Extract, word for word, each line from the line holding "(460, 435) = (487, 159): none -> pink boat" through the end of the records. Omit every picture.

=== Section Start ===

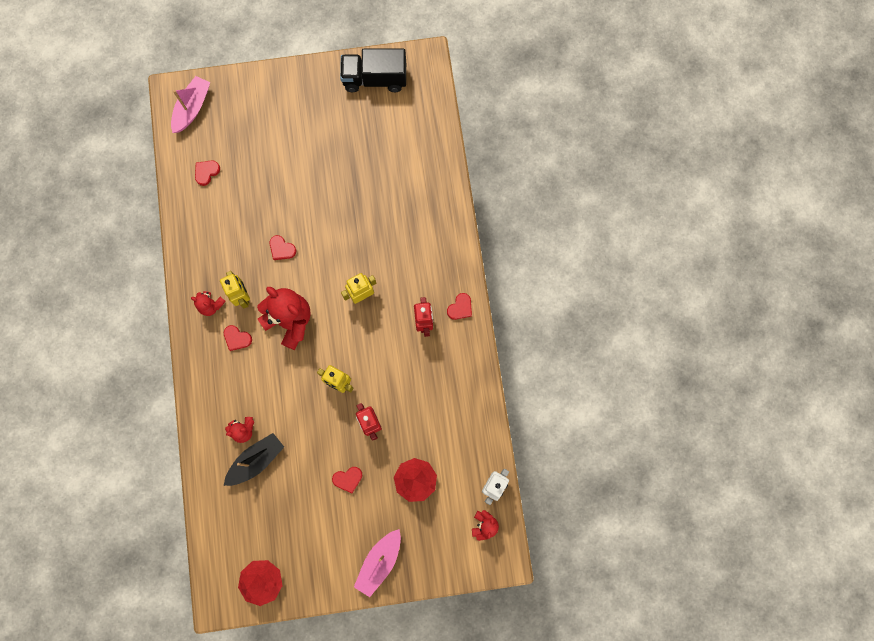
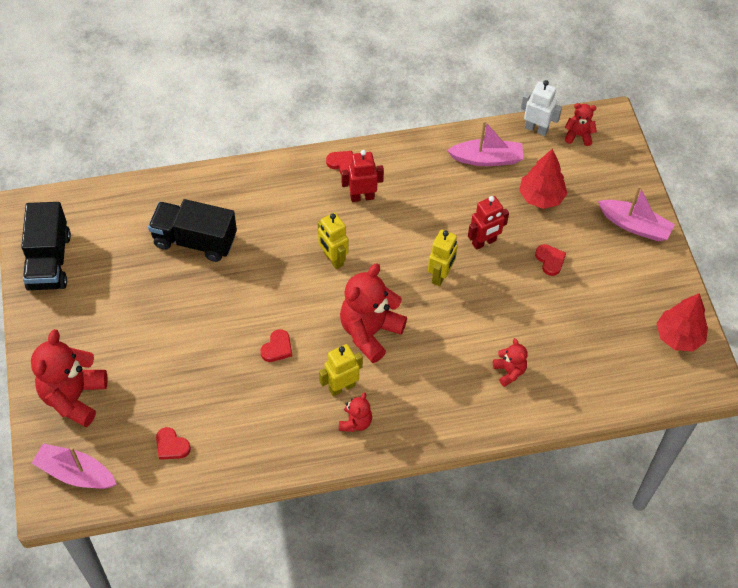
camera: 95 degrees left, 20 degrees down
(237, 338) = (396, 388): red heart -> none
(253, 103) = (74, 397): none -> red teddy bear
(256, 460) = (543, 355): black boat -> none
(387, 186) = (195, 241): none -> black truck
(460, 435) = (487, 159): none -> pink boat

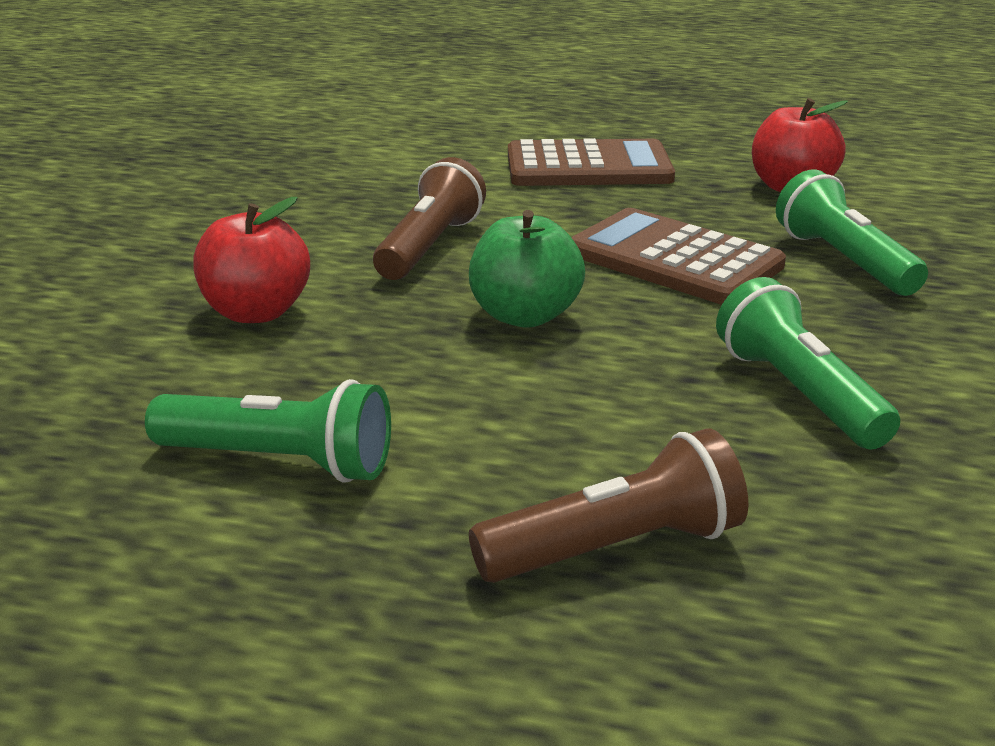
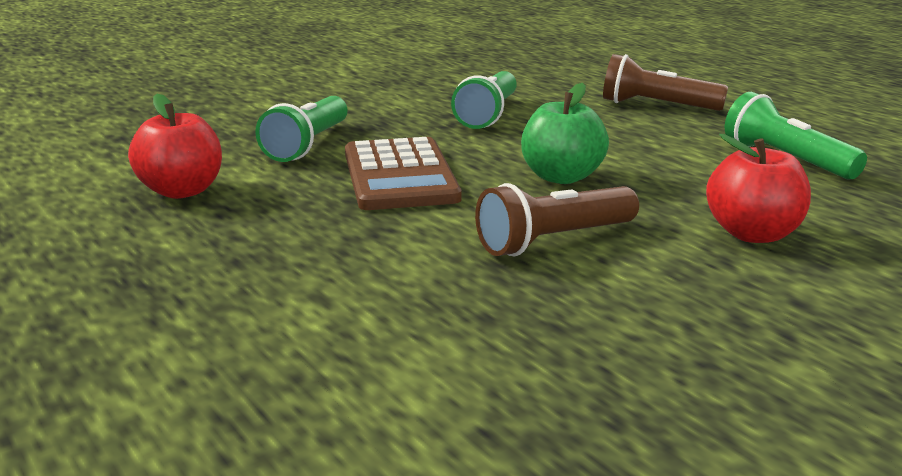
camera: 140 degrees left, 5 degrees down
(588, 167) = (263, 269): brown calculator -> none

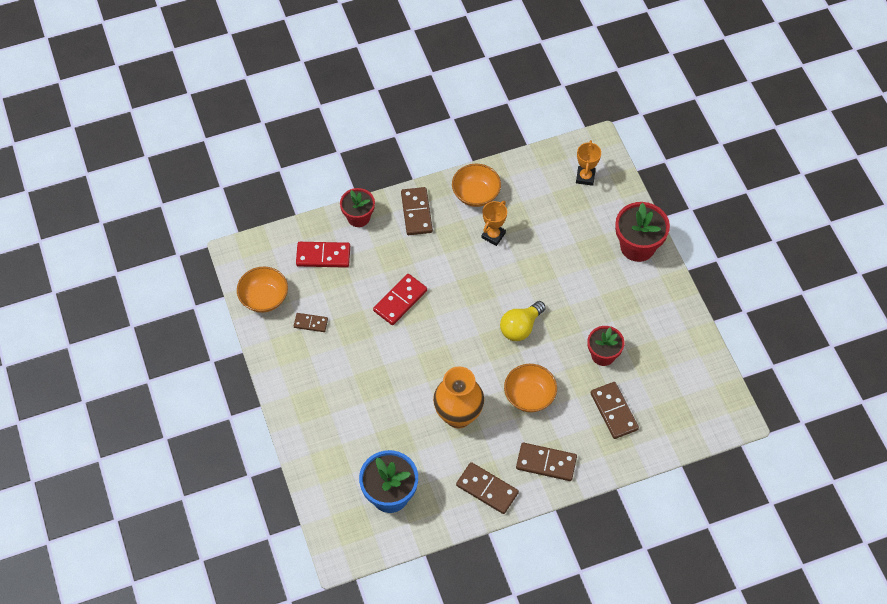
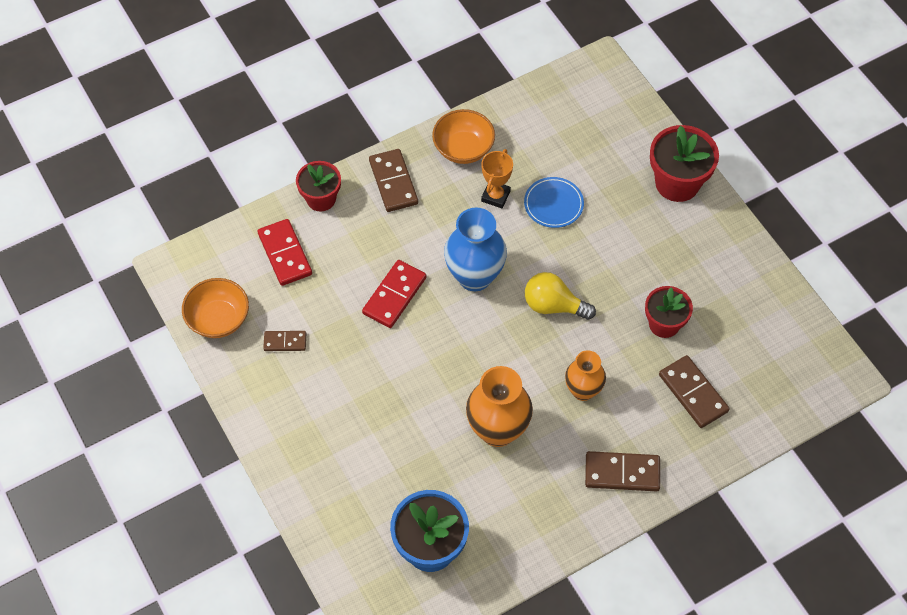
camera: 10 degrees left, 0 degrees up
(323, 256) = (285, 254): red domino -> red domino turned 75 degrees clockwise
(464, 295) = (474, 276): none -> blue vase
(487, 489) = (554, 519): brown domino -> none
(520, 327) = (553, 305): yellow light bulb -> yellow light bulb turned 75 degrees clockwise
(529, 396) = (583, 390): orange bowl -> orange vase
(537, 248) = (553, 204): none -> blue plate
(585, 177) = (594, 108): orange trophy -> none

=== Section End ===

(EXERCISE SOLUTION):
(460, 435) = (487, 159): none -> pink boat

camera: 140 degrees left, 5 degrees down
(588, 167) = (263, 269): brown calculator -> none

camera: 10 degrees left, 0 degrees up
(323, 256) = (285, 254): red domino -> red domino turned 75 degrees clockwise
(464, 295) = (474, 276): none -> blue vase
(487, 489) = (554, 519): brown domino -> none
(520, 327) = (553, 305): yellow light bulb -> yellow light bulb turned 75 degrees clockwise
(529, 396) = (583, 390): orange bowl -> orange vase
(537, 248) = (553, 204): none -> blue plate
(585, 177) = (594, 108): orange trophy -> none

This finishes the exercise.